Copy the entries that appear below in full, leaving out any picture among them.

(ENTRIES SUPPLIED Opens)

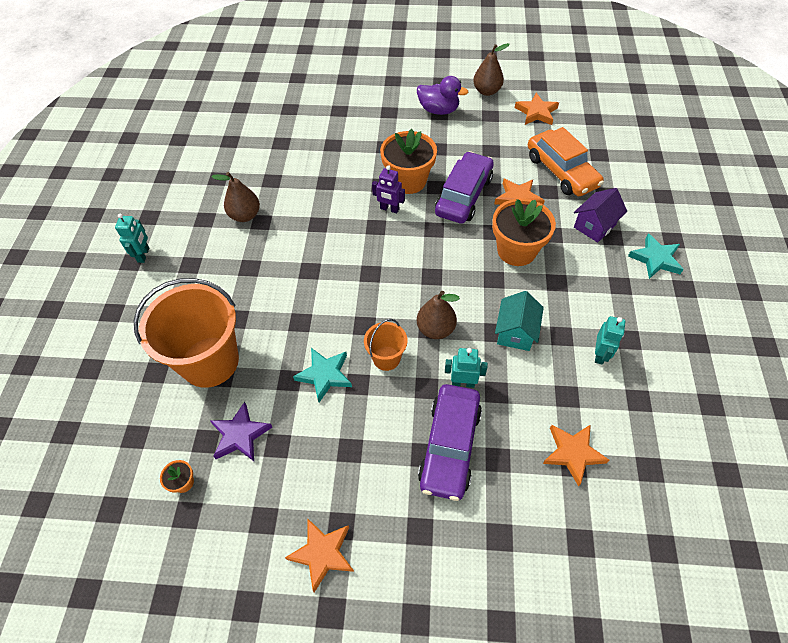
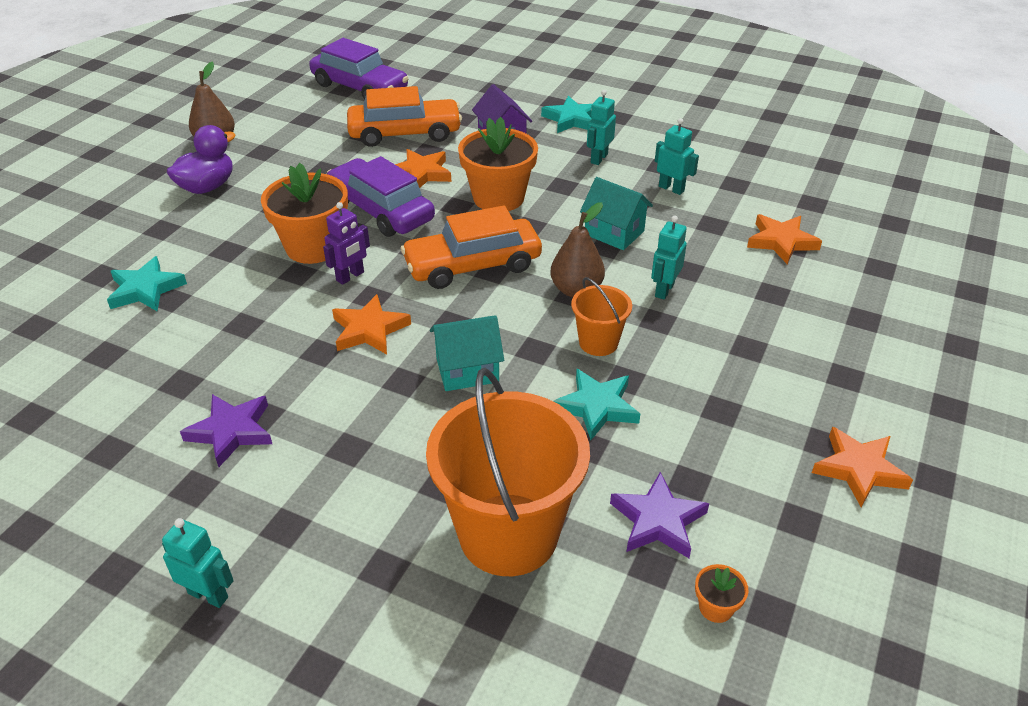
camera: 70 degrees left, 15 degrees down
(245, 215) = (231, 431): brown pear -> purple star
(330, 297) = (467, 370): none -> turquoise house
(335, 132) = (145, 289): none -> turquoise star
(432, 263) = (472, 265): none -> orange car
(449, 446) = (744, 323): purple car -> purple car (360, 87)
(536, 112) = (294, 120): orange star -> orange star (369, 330)
(610, 294) = (598, 158): none -> turquoise robot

(ENTRIES SUPPLIED Closes)

TASK SOLUTION:
camera: 70 degrees left, 15 degrees down
(245, 215) = (231, 431): brown pear -> purple star
(330, 297) = (467, 370): none -> turquoise house
(335, 132) = (145, 289): none -> turquoise star
(432, 263) = (472, 265): none -> orange car
(449, 446) = (744, 323): purple car -> purple car (360, 87)
(536, 112) = (294, 120): orange star -> orange star (369, 330)
(610, 294) = (598, 158): none -> turquoise robot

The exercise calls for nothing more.